What you should do: Below are some records; output all of them exactly as they read.

(Collection entries)

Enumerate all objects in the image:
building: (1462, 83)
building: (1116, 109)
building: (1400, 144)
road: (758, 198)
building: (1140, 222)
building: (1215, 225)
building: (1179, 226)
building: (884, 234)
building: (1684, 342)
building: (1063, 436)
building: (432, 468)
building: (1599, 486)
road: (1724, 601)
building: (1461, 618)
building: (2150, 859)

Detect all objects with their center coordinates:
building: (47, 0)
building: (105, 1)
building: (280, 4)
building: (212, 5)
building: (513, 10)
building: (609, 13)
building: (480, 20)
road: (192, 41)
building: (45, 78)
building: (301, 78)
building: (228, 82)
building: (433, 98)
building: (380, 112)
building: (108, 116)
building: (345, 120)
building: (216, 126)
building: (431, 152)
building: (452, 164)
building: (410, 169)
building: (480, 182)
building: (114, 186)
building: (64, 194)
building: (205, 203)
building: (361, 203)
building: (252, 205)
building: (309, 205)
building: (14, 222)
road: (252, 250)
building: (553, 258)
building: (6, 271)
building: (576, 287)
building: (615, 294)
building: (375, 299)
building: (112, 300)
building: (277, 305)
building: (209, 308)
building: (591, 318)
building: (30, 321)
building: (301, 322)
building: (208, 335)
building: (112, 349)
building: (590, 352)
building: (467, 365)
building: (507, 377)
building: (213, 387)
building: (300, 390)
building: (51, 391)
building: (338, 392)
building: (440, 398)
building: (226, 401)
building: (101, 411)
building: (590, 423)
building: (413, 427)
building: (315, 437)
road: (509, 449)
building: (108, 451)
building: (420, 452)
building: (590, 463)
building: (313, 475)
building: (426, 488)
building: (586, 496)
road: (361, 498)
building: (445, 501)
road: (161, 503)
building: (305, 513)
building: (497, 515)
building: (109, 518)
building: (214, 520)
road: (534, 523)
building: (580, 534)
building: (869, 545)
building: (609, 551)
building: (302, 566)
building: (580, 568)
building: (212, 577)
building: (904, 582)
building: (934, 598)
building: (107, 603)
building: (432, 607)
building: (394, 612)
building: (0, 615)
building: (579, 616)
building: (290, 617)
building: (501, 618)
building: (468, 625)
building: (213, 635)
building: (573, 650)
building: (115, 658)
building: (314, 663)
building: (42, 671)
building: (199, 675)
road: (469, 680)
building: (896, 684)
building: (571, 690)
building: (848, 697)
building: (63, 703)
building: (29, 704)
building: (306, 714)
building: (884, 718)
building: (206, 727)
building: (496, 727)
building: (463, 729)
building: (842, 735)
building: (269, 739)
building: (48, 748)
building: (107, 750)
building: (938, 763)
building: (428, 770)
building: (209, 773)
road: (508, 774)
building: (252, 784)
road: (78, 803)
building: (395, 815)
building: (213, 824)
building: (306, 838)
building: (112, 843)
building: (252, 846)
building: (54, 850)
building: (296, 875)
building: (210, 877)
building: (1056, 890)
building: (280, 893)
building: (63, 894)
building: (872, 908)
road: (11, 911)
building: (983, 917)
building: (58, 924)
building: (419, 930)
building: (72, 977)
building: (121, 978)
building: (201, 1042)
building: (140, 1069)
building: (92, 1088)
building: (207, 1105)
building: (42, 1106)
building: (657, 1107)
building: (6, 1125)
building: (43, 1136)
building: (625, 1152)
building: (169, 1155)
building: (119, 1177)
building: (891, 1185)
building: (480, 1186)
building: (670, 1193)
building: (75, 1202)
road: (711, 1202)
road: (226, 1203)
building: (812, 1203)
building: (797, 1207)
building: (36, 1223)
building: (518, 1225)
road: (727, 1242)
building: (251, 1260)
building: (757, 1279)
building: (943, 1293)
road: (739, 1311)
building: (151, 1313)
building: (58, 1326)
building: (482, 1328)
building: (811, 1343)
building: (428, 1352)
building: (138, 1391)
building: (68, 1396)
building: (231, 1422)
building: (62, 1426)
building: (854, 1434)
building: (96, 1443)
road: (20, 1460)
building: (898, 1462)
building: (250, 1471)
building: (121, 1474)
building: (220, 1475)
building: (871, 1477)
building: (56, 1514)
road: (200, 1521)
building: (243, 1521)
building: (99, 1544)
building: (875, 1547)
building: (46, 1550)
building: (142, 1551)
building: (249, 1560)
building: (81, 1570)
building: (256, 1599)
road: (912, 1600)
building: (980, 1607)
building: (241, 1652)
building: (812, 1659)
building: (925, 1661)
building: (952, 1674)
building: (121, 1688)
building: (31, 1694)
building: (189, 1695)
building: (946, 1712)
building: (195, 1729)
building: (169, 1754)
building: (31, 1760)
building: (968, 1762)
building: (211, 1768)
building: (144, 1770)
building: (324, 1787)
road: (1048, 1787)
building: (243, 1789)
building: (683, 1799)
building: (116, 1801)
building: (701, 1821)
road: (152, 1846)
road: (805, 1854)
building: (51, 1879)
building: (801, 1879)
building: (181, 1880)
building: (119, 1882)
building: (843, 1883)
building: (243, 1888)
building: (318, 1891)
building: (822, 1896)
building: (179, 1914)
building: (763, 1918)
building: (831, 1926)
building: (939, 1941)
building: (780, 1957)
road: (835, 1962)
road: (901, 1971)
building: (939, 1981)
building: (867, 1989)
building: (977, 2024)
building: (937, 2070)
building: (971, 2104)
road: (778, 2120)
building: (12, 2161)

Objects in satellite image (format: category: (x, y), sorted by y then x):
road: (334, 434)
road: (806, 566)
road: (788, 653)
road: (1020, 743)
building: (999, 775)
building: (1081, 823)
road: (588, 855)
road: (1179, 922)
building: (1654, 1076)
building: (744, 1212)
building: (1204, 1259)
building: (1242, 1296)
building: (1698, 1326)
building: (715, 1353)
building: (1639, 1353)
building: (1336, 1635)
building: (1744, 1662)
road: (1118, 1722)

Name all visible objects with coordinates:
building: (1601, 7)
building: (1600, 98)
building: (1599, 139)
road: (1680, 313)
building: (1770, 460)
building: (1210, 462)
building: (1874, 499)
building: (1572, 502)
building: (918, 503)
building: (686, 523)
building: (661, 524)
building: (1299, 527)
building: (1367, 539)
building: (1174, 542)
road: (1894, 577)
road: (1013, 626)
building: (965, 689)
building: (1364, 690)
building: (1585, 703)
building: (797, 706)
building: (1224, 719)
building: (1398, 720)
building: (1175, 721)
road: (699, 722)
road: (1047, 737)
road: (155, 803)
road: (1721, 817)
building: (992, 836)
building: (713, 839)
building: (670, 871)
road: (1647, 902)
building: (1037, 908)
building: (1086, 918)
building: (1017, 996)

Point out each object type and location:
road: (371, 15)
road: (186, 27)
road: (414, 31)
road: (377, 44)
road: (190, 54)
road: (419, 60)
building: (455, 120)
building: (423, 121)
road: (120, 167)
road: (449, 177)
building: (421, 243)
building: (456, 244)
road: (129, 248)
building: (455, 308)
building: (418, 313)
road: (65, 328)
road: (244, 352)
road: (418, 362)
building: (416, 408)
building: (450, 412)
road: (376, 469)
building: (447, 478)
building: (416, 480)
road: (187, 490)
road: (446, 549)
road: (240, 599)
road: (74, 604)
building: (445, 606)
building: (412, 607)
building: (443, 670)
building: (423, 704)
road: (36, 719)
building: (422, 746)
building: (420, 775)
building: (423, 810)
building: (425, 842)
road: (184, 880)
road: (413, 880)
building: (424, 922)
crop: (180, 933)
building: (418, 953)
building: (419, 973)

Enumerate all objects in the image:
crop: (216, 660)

Reply:
Enumerate all objects in the image:
building: (1462, 83)
building: (1116, 109)
building: (1400, 144)
road: (758, 198)
building: (1140, 222)
building: (1215, 225)
building: (1179, 226)
building: (884, 234)
building: (1684, 342)
building: (1063, 436)
building: (432, 468)
building: (1599, 486)
road: (1724, 601)
building: (1461, 618)
building: (2150, 859)

Detect all objects with their center coordinates:
building: (47, 0)
building: (105, 1)
building: (280, 4)
building: (212, 5)
building: (513, 10)
building: (609, 13)
building: (480, 20)
road: (192, 41)
building: (45, 78)
building: (301, 78)
building: (228, 82)
building: (433, 98)
building: (380, 112)
building: (108, 116)
building: (345, 120)
building: (216, 126)
building: (431, 152)
building: (452, 164)
building: (410, 169)
building: (480, 182)
building: (114, 186)
building: (64, 194)
building: (205, 203)
building: (361, 203)
building: (252, 205)
building: (309, 205)
building: (14, 222)
road: (252, 250)
building: (553, 258)
building: (6, 271)
building: (576, 287)
building: (615, 294)
building: (375, 299)
building: (112, 300)
building: (277, 305)
building: (209, 308)
building: (591, 318)
building: (30, 321)
building: (301, 322)
building: (208, 335)
building: (112, 349)
building: (590, 352)
building: (467, 365)
building: (507, 377)
building: (213, 387)
building: (300, 390)
building: (51, 391)
building: (338, 392)
building: (440, 398)
building: (226, 401)
building: (101, 411)
building: (590, 423)
building: (413, 427)
building: (315, 437)
road: (509, 449)
building: (108, 451)
building: (420, 452)
building: (590, 463)
building: (313, 475)
building: (426, 488)
building: (586, 496)
road: (361, 498)
building: (445, 501)
road: (161, 503)
building: (305, 513)
building: (497, 515)
building: (109, 518)
building: (214, 520)
road: (534, 523)
building: (580, 534)
building: (869, 545)
building: (609, 551)
building: (302, 566)
building: (580, 568)
building: (212, 577)
building: (904, 582)
building: (934, 598)
building: (107, 603)
building: (432, 607)
building: (394, 612)
building: (0, 615)
building: (579, 616)
building: (290, 617)
building: (501, 618)
building: (468, 625)
building: (213, 635)
building: (573, 650)
building: (115, 658)
building: (314, 663)
building: (42, 671)
building: (199, 675)
road: (469, 680)
building: (896, 684)
building: (571, 690)
building: (848, 697)
building: (63, 703)
building: (29, 704)
building: (306, 714)
building: (884, 718)
building: (206, 727)
building: (496, 727)
building: (463, 729)
building: (842, 735)
building: (269, 739)
building: (48, 748)
building: (107, 750)
building: (938, 763)
building: (428, 770)
building: (209, 773)
road: (508, 774)
building: (252, 784)
road: (78, 803)
building: (395, 815)
building: (213, 824)
building: (306, 838)
building: (112, 843)
building: (252, 846)
building: (54, 850)
building: (296, 875)
building: (210, 877)
building: (1056, 890)
building: (280, 893)
building: (63, 894)
building: (872, 908)
road: (11, 911)
building: (983, 917)
building: (58, 924)
building: (419, 930)
building: (72, 977)
building: (121, 978)
building: (201, 1042)
building: (140, 1069)
building: (92, 1088)
building: (207, 1105)
building: (42, 1106)
building: (657, 1107)
building: (6, 1125)
building: (43, 1136)
building: (625, 1152)
building: (169, 1155)
building: (119, 1177)
building: (891, 1185)
building: (480, 1186)
building: (670, 1193)
building: (75, 1202)
road: (711, 1202)
road: (226, 1203)
building: (812, 1203)
building: (797, 1207)
building: (36, 1223)
building: (518, 1225)
road: (727, 1242)
building: (251, 1260)
building: (757, 1279)
building: (943, 1293)
road: (739, 1311)
building: (151, 1313)
building: (58, 1326)
building: (482, 1328)
building: (811, 1343)
building: (428, 1352)
building: (138, 1391)
building: (68, 1396)
building: (231, 1422)
building: (62, 1426)
building: (854, 1434)
building: (96, 1443)
road: (20, 1460)
building: (898, 1462)
building: (250, 1471)
building: (121, 1474)
building: (220, 1475)
building: (871, 1477)
building: (56, 1514)
road: (200, 1521)
building: (243, 1521)
building: (99, 1544)
building: (875, 1547)
building: (46, 1550)
building: (142, 1551)
building: (249, 1560)
building: (81, 1570)
building: (256, 1599)
road: (912, 1600)
building: (980, 1607)
building: (241, 1652)
building: (812, 1659)
building: (925, 1661)
building: (952, 1674)
building: (121, 1688)
building: (31, 1694)
building: (189, 1695)
building: (946, 1712)
building: (195, 1729)
building: (169, 1754)
building: (31, 1760)
building: (968, 1762)
building: (211, 1768)
building: (144, 1770)
building: (324, 1787)
road: (1048, 1787)
building: (243, 1789)
building: (683, 1799)
building: (116, 1801)
building: (701, 1821)
road: (152, 1846)
road: (805, 1854)
building: (51, 1879)
building: (801, 1879)
building: (181, 1880)
building: (119, 1882)
building: (843, 1883)
building: (243, 1888)
building: (318, 1891)
building: (822, 1896)
building: (179, 1914)
building: (763, 1918)
building: (831, 1926)
building: (939, 1941)
building: (780, 1957)
road: (835, 1962)
road: (901, 1971)
building: (939, 1981)
building: (867, 1989)
building: (977, 2024)
building: (937, 2070)
building: (971, 2104)
road: (778, 2120)
building: (12, 2161)

Objects in satellite image (format: category: (x, y), sorted by y then x):
road: (334, 434)
road: (806, 566)
road: (788, 653)
road: (1020, 743)
building: (999, 775)
building: (1081, 823)
road: (588, 855)
road: (1179, 922)
building: (1654, 1076)
building: (744, 1212)
building: (1204, 1259)
building: (1242, 1296)
building: (1698, 1326)
building: (715, 1353)
building: (1639, 1353)
building: (1336, 1635)
building: (1744, 1662)
road: (1118, 1722)

Name all visible objects with coordinates:
building: (1601, 7)
building: (1600, 98)
building: (1599, 139)
road: (1680, 313)
building: (1770, 460)
building: (1210, 462)
building: (1874, 499)
building: (1572, 502)
building: (918, 503)
building: (686, 523)
building: (661, 524)
building: (1299, 527)
building: (1367, 539)
building: (1174, 542)
road: (1894, 577)
road: (1013, 626)
building: (965, 689)
building: (1364, 690)
building: (1585, 703)
building: (797, 706)
building: (1224, 719)
building: (1398, 720)
building: (1175, 721)
road: (699, 722)
road: (1047, 737)
road: (155, 803)
road: (1721, 817)
building: (992, 836)
building: (713, 839)
building: (670, 871)
road: (1647, 902)
building: (1037, 908)
building: (1086, 918)
building: (1017, 996)

Point out each object type and location:
road: (371, 15)
road: (186, 27)
road: (414, 31)
road: (377, 44)
road: (190, 54)
road: (419, 60)
building: (455, 120)
building: (423, 121)
road: (120, 167)
road: (449, 177)
building: (421, 243)
building: (456, 244)
road: (129, 248)
building: (455, 308)
building: (418, 313)
road: (65, 328)
road: (244, 352)
road: (418, 362)
building: (416, 408)
building: (450, 412)
road: (376, 469)
building: (447, 478)
building: (416, 480)
road: (187, 490)
road: (446, 549)
road: (240, 599)
road: (74, 604)
building: (445, 606)
building: (412, 607)
building: (443, 670)
building: (423, 704)
road: (36, 719)
building: (422, 746)
building: (420, 775)
building: (423, 810)
building: (425, 842)
road: (184, 880)
road: (413, 880)
building: (424, 922)
crop: (180, 933)
building: (418, 953)
building: (419, 973)

Enumerate all objects in the image:
crop: (216, 660)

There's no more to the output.